→ Problem description
Lines before the one with "(217, 116) = (271, 72): none -> red dice" are left out; return that line and all that follow it, exactly, through the end of the data.

Object matching data:
◇ ◇ ◇ ◇ ◇
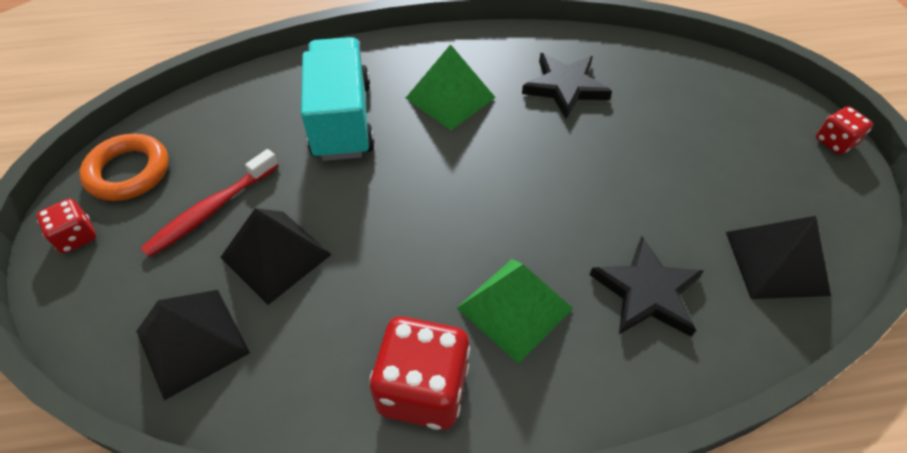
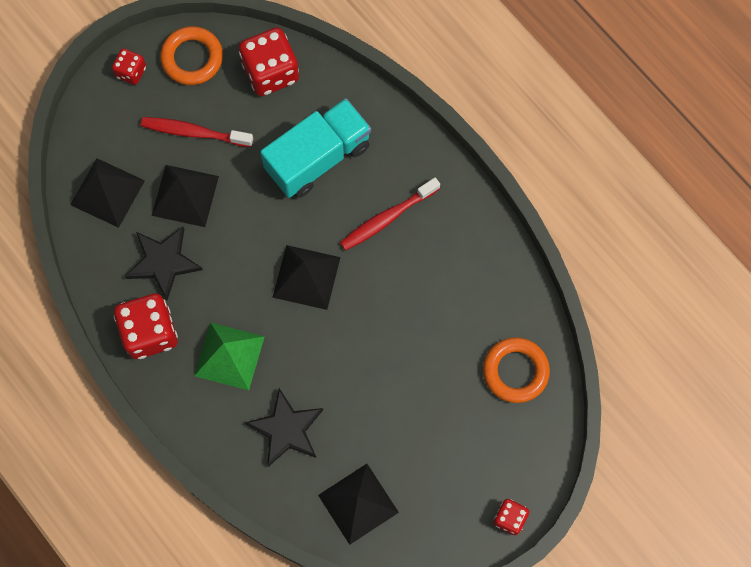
camera: 60 degrees right, 20 degrees up
(217, 116) = (271, 72): none -> red dice
(450, 97) = (387, 218): green pyramid -> red toothbrush
(466, 187) = (306, 277): none -> black pyramid
(565, 87) = (451, 295): black star -> black star (163, 262)
(671, 76) = (515, 371): none -> orange ring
◇ ◇ ◇ ◇ ◇
→ Written answer
(217, 116) = (271, 72): none -> red dice
(450, 97) = (387, 218): green pyramid -> red toothbrush
(466, 187) = (306, 277): none -> black pyramid
(565, 87) = (451, 295): black star -> black star (163, 262)
(671, 76) = (515, 371): none -> orange ring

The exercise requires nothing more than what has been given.